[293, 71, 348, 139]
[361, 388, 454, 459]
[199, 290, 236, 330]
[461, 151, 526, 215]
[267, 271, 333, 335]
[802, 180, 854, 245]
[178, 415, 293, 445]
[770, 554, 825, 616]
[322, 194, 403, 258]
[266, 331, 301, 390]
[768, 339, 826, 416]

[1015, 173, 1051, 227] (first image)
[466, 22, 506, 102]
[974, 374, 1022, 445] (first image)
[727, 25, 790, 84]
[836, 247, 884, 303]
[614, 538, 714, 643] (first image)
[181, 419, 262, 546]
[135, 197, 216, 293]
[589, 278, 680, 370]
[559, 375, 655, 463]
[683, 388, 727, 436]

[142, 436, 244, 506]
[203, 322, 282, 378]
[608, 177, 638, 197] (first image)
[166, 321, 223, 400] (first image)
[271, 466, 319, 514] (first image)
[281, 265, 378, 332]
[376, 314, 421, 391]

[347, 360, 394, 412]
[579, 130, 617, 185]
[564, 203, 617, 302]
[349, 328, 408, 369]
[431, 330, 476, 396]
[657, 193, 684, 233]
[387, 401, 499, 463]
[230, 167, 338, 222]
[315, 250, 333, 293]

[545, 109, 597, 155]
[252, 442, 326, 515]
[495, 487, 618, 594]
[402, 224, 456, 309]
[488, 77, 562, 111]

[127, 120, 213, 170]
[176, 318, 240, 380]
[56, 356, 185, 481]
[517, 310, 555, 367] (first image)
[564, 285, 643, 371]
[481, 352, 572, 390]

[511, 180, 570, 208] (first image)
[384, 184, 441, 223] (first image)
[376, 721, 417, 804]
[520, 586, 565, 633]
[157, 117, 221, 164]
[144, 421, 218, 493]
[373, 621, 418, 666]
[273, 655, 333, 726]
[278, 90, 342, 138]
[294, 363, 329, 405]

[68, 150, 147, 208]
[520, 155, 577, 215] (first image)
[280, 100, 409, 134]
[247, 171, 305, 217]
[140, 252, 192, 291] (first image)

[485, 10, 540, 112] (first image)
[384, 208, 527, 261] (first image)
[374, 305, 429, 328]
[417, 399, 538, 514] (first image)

▶ **AIM OF THE EXERCISE**
With no alteration of any kind, give the data again in full.

▶ **TASK RESULT**
[293, 71, 348, 139]
[361, 388, 454, 459]
[199, 290, 236, 330]
[461, 151, 526, 215]
[267, 271, 333, 335]
[802, 180, 854, 245]
[178, 415, 293, 445]
[770, 554, 825, 616]
[322, 194, 403, 258]
[266, 331, 301, 390]
[768, 339, 826, 416]

[1015, 173, 1051, 227] (first image)
[466, 22, 506, 102]
[974, 374, 1022, 445] (first image)
[727, 25, 790, 84]
[836, 247, 884, 303]
[614, 538, 714, 643] (first image)
[181, 419, 262, 546]
[135, 197, 216, 293]
[589, 278, 680, 370]
[559, 375, 655, 463]
[683, 388, 727, 436]

[142, 436, 244, 506]
[203, 322, 282, 378]
[608, 177, 638, 197] (first image)
[166, 321, 223, 400] (first image)
[271, 466, 319, 514] (first image)
[281, 265, 378, 332]
[376, 314, 421, 391]

[347, 360, 394, 412]
[579, 130, 617, 185]
[564, 203, 617, 302]
[349, 328, 408, 369]
[431, 330, 476, 396]
[657, 193, 684, 233]
[387, 401, 499, 463]
[230, 167, 338, 222]
[315, 250, 333, 293]

[545, 109, 597, 155]
[252, 442, 326, 515]
[495, 487, 618, 594]
[402, 224, 456, 309]
[488, 77, 562, 111]

[127, 120, 213, 170]
[176, 318, 240, 380]
[56, 356, 185, 481]
[517, 310, 555, 367] (first image)
[564, 285, 643, 371]
[481, 352, 572, 390]

[511, 180, 570, 208] (first image)
[384, 184, 441, 223] (first image)
[376, 721, 417, 804]
[520, 586, 565, 633]
[157, 117, 221, 164]
[144, 421, 218, 493]
[373, 621, 418, 666]
[273, 655, 333, 726]
[278, 90, 342, 138]
[294, 363, 329, 405]

[68, 150, 147, 208]
[520, 155, 577, 215] (first image)
[280, 100, 409, 134]
[247, 171, 305, 217]
[140, 252, 192, 291] (first image)

[485, 10, 540, 112] (first image)
[384, 208, 527, 261] (first image)
[374, 305, 429, 328]
[417, 399, 538, 514] (first image)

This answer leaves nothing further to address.